[Dataset entries]

- - -

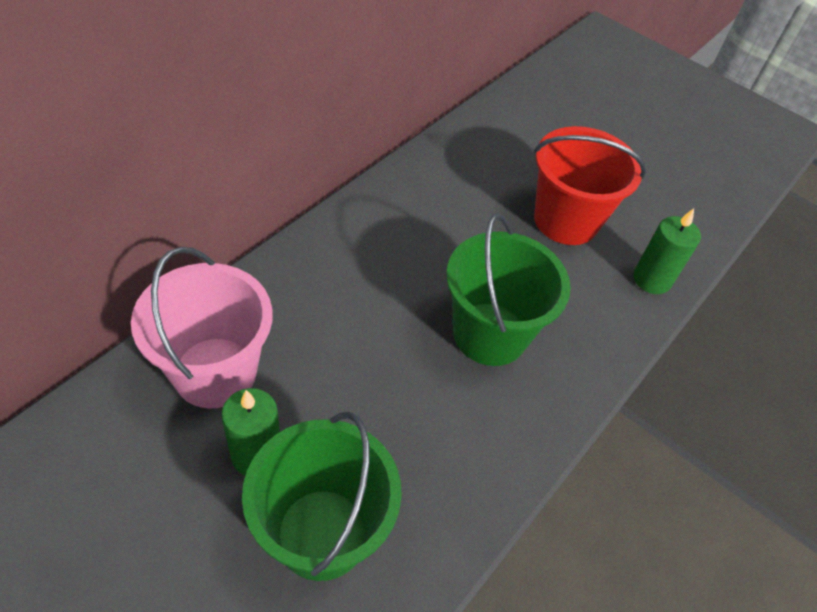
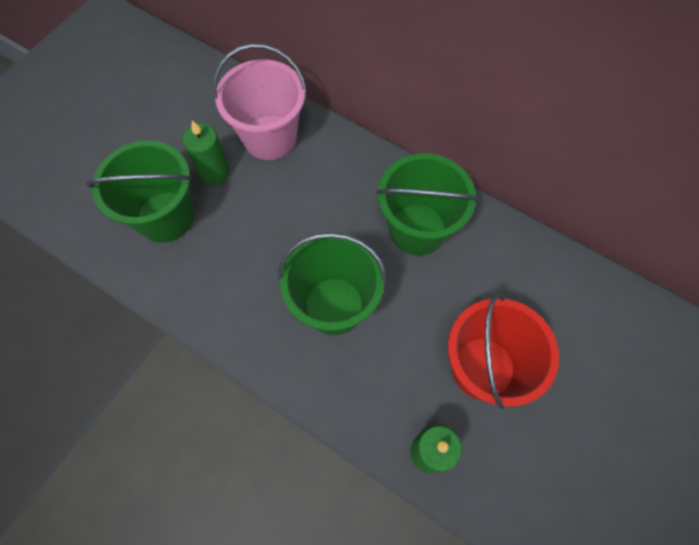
camera: 90 degrees right, 15 degrees up
none -> green bucket [376,153,478,255]

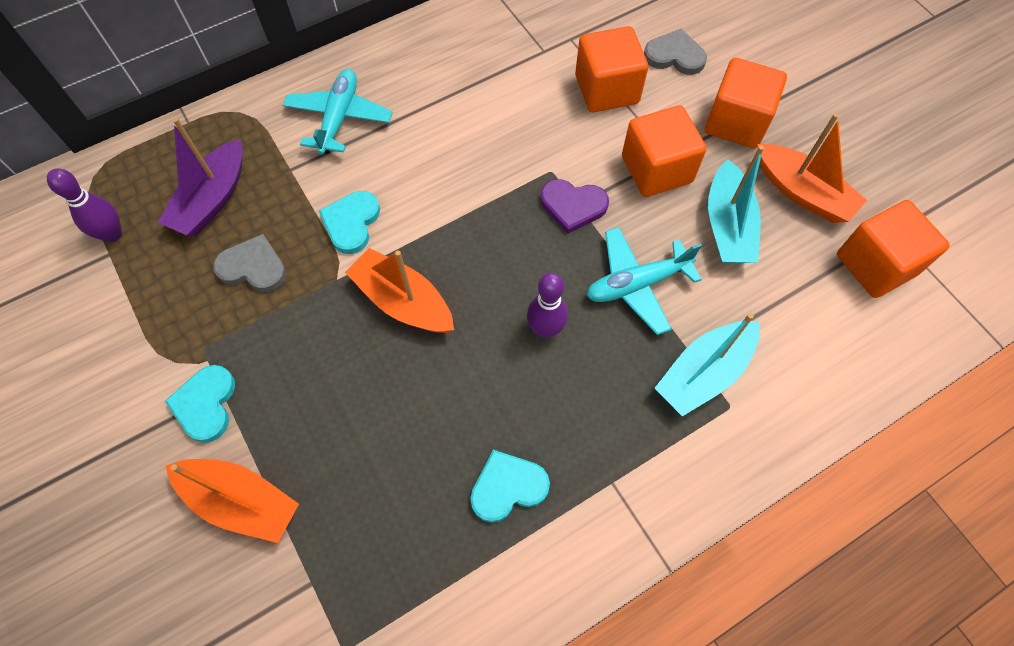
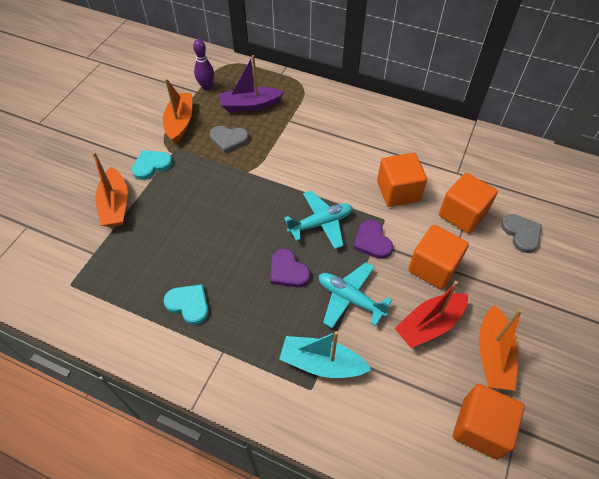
camera: 55 degrees right, 10 degrees down
grey heart [213,234,286,292] -> grey heart turned 120 degrees clockwise [210,126,249,153]
turquoise plane [283,69,393,155] -> turquoise plane moved to [284,190,353,249]
turquoise heart [319,191,380,254] -> none
orange boat [345,248,454,333] -> orange boat moved to [163,78,192,144]
purple bowling pin [527,273,568,338] -> purple heart [270,249,310,287]
orange cube [705,58,787,148] -> orange cube moved to [377,153,427,207]
turquoise boat [708,145,764,263] -> red boat [395,281,468,348]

- - -

DESCRIPTION OF THE TASK –
Give nothing except how many lines of the records include "right".

RESPONSE TO THE TASK –
2